Data extracted from a collection:
________________________

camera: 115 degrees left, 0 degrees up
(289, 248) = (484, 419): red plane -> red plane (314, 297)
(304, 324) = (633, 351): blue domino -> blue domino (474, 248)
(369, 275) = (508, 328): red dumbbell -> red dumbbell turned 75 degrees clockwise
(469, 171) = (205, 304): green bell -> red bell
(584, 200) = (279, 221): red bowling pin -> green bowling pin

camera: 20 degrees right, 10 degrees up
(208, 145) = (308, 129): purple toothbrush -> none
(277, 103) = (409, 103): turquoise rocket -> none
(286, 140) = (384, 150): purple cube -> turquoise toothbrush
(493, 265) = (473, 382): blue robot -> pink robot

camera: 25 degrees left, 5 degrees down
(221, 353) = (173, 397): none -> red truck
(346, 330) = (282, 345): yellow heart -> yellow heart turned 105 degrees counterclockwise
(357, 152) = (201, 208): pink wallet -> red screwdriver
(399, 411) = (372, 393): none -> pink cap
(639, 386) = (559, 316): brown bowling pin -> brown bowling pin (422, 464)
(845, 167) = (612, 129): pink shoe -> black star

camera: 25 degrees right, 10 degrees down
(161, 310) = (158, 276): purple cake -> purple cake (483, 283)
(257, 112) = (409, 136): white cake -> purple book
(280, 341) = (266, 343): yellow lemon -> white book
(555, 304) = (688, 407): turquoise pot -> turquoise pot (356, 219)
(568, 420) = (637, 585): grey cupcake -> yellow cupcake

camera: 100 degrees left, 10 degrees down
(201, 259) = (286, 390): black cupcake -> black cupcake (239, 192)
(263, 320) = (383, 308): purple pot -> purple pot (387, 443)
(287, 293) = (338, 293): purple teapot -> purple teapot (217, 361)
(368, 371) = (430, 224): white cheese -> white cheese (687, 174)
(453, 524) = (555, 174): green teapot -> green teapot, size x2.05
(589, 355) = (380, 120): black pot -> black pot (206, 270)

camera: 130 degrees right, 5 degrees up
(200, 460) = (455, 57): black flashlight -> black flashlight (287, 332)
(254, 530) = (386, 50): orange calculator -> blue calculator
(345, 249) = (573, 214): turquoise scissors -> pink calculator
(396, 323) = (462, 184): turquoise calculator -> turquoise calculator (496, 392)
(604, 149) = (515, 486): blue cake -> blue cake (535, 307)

________________________

All entries must come back exactly as they were written.

camera: 115 degrees left, 0 degrees up
(289, 248) = (484, 419): red plane -> red plane (314, 297)
(304, 324) = (633, 351): blue domino -> blue domino (474, 248)
(369, 275) = (508, 328): red dumbbell -> red dumbbell turned 75 degrees clockwise
(469, 171) = (205, 304): green bell -> red bell
(584, 200) = (279, 221): red bowling pin -> green bowling pin

camera: 20 degrees right, 10 degrees up
(208, 145) = (308, 129): purple toothbrush -> none
(277, 103) = (409, 103): turquoise rocket -> none
(286, 140) = (384, 150): purple cube -> turquoise toothbrush
(493, 265) = (473, 382): blue robot -> pink robot

camera: 25 degrees left, 5 degrees down
(221, 353) = (173, 397): none -> red truck
(346, 330) = (282, 345): yellow heart -> yellow heart turned 105 degrees counterclockwise
(357, 152) = (201, 208): pink wallet -> red screwdriver
(399, 411) = (372, 393): none -> pink cap
(639, 386) = (559, 316): brown bowling pin -> brown bowling pin (422, 464)
(845, 167) = (612, 129): pink shoe -> black star

camera: 25 degrees right, 10 degrees down
(161, 310) = (158, 276): purple cake -> purple cake (483, 283)
(257, 112) = (409, 136): white cake -> purple book
(280, 341) = (266, 343): yellow lemon -> white book
(555, 304) = (688, 407): turquoise pot -> turquoise pot (356, 219)
(568, 420) = (637, 585): grey cupcake -> yellow cupcake

camera: 100 degrees left, 10 degrees down
(201, 259) = (286, 390): black cupcake -> black cupcake (239, 192)
(263, 320) = (383, 308): purple pot -> purple pot (387, 443)
(287, 293) = (338, 293): purple teapot -> purple teapot (217, 361)
(368, 371) = (430, 224): white cheese -> white cheese (687, 174)
(453, 524) = (555, 174): green teapot -> green teapot, size x2.05
(589, 355) = (380, 120): black pot -> black pot (206, 270)

camera: 130 degrees right, 5 degrees up
(200, 460) = (455, 57): black flashlight -> black flashlight (287, 332)
(254, 530) = (386, 50): orange calculator -> blue calculator
(345, 249) = (573, 214): turquoise scissors -> pink calculator
(396, 323) = (462, 184): turquoise calculator -> turquoise calculator (496, 392)
(604, 149) = (515, 486): blue cake -> blue cake (535, 307)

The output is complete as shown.